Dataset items
------------------------------------------------------------------------

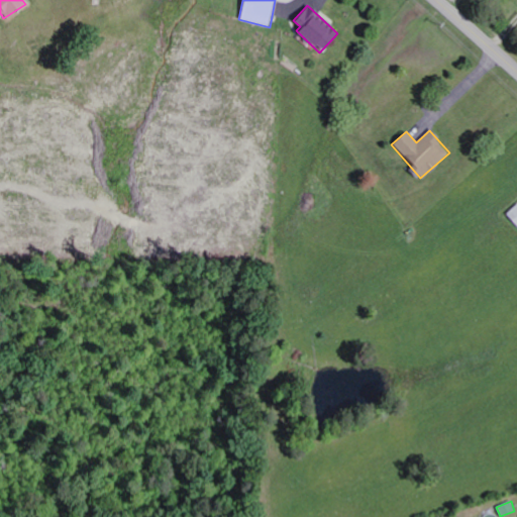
All buildings are outlined.
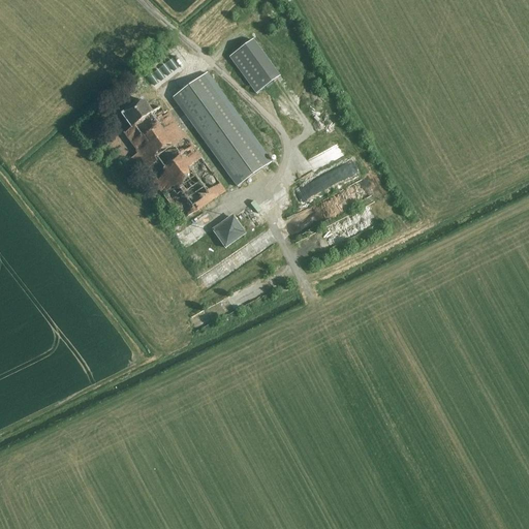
[(245,48),(230,58),(256,94),(271,84),(245,48)]
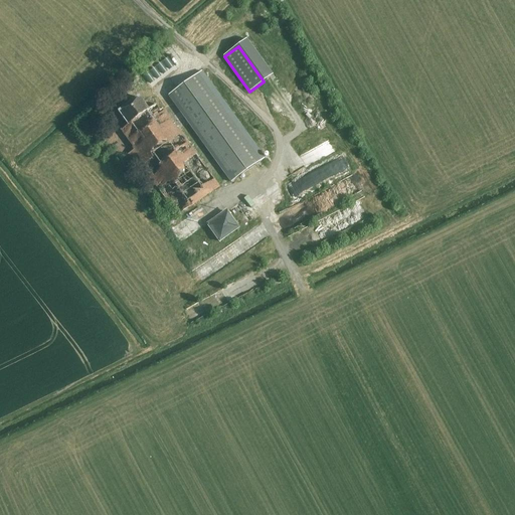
[(230,183),(266,158),(203,69),(167,95),(230,183)]
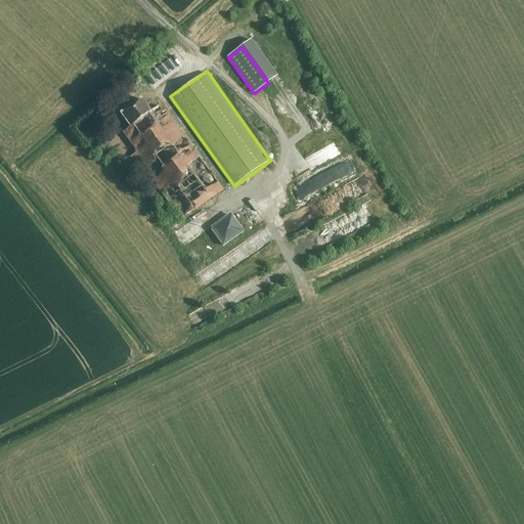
[(181,220),(223,190),(222,188),(227,184),(221,176),(216,179),(166,110),(163,112),(160,106),(151,113),(142,99),(121,115),(131,127),(123,132),(137,151),(131,157),(138,168),(141,165),(181,220)]
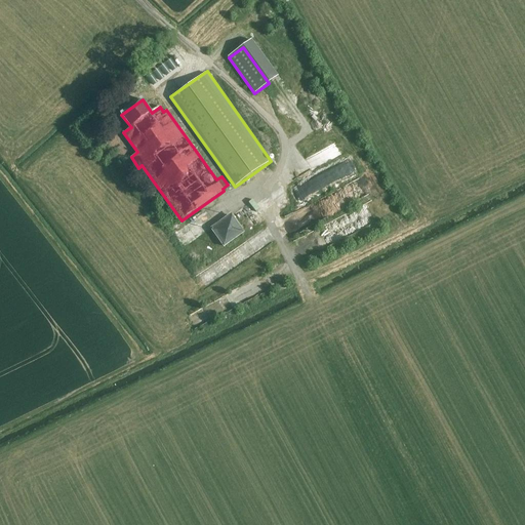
[(351,160),(299,180),(306,197),(321,191),(320,189),(330,185),(329,182),(347,174),(351,184),(359,179),(351,160)]
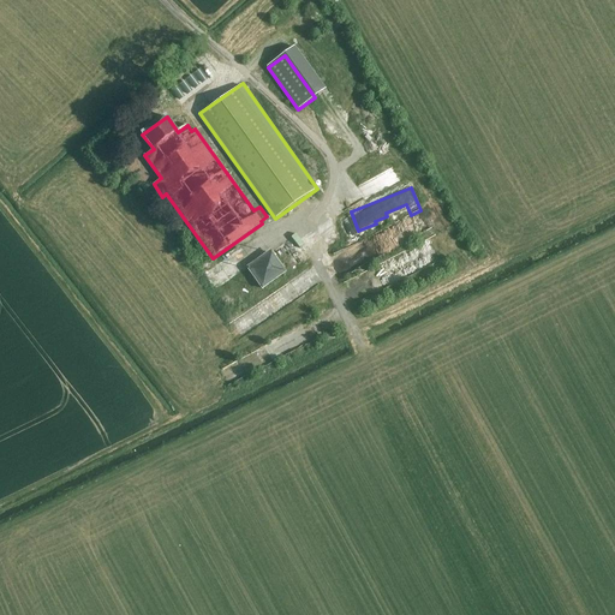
[(248,264),(262,288),(288,273),(274,249),(248,264)]
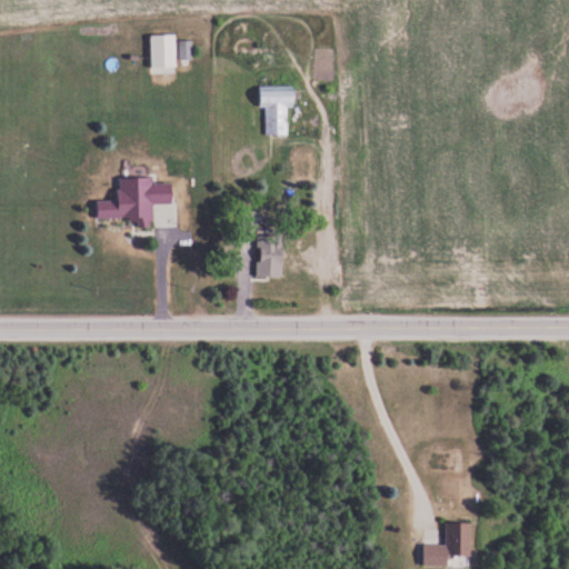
[(177,35),(152,35),(152,73),(177,73),(177,35)]
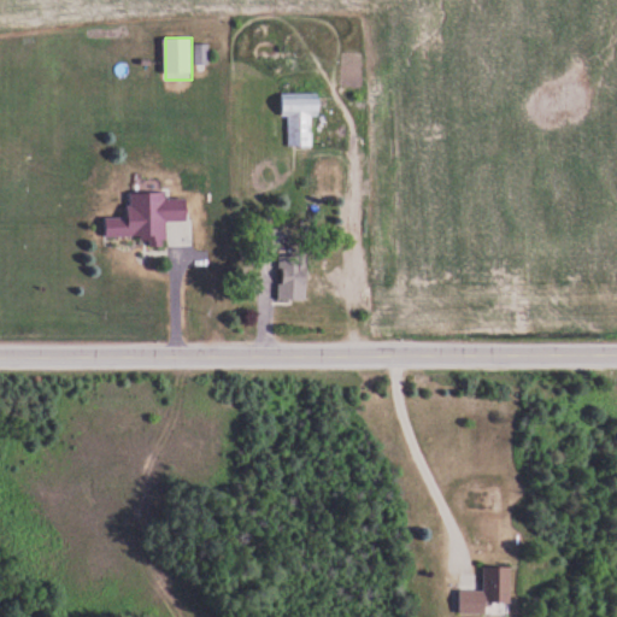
[(198,45),(198,64),(209,64),(209,45),(198,45)]
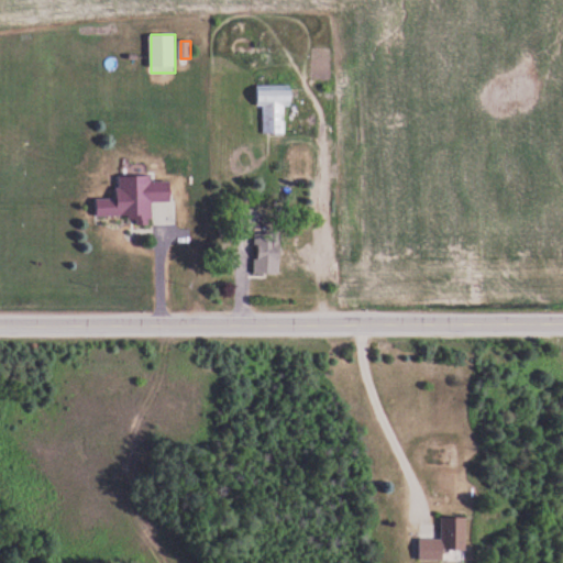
[(263,134),(285,134),(285,107),(293,107),(293,86),(257,86),(257,107),(263,107),(263,134)]
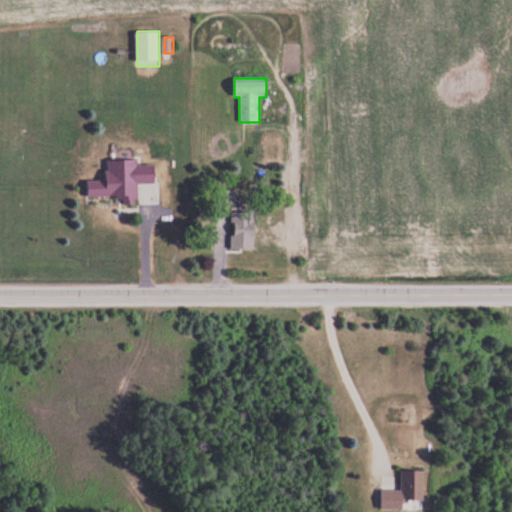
[(108,180),(88,180),(88,196),(125,196),(125,204),(139,204),(139,183),(156,183),(156,164),(139,164),(139,160),(107,160),(108,180)]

------------------------------------------------------------------------

→ Work order: Each line in the records above should be reproduced exactly; images are not copied.

→ Output of the task:
All buildings are outlined.
[(245,48),(230,58),(256,94),(271,84),(245,48)]
[(230,183),(266,158),(203,69),(167,95),(230,183)]
[(181,220),(223,190),(222,188),(227,184),(221,176),(216,179),(166,110),(163,112),(160,106),(151,113),(142,99),(121,115),(131,127),(123,132),(137,151),(131,157),(138,168),(141,165),(181,220)]
[(351,160),(299,180),(306,197),(321,191),(320,189),(330,185),(329,182),(347,174),(351,184),(359,179),(351,160)]
[(248,264),(262,288),(288,273),(274,249),(248,264)]
[(177,35),(152,35),(152,73),(177,73),(177,35)]
[(198,45),(198,64),(209,64),(209,45),(198,45)]
[(263,134),(285,134),(285,107),(293,107),(293,86),(257,86),(257,107),(263,107),(263,134)]
[(108,180),(88,180),(88,196),(125,196),(125,204),(139,204),(139,183),(156,183),(156,164),(139,164),(139,160),(107,160),(108,180)]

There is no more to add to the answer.